* **THE TASK**
Please return every line below that contains the string "SOIL".

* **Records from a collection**
----------------
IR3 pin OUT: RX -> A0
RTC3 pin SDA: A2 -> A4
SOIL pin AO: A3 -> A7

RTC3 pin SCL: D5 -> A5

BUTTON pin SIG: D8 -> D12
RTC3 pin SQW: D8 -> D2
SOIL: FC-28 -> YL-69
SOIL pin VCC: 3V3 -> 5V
----------------
* **EXERCISE SOLUTION**
SOIL pin AO: A3 -> A7
SOIL: FC-28 -> YL-69
SOIL pin VCC: 3V3 -> 5V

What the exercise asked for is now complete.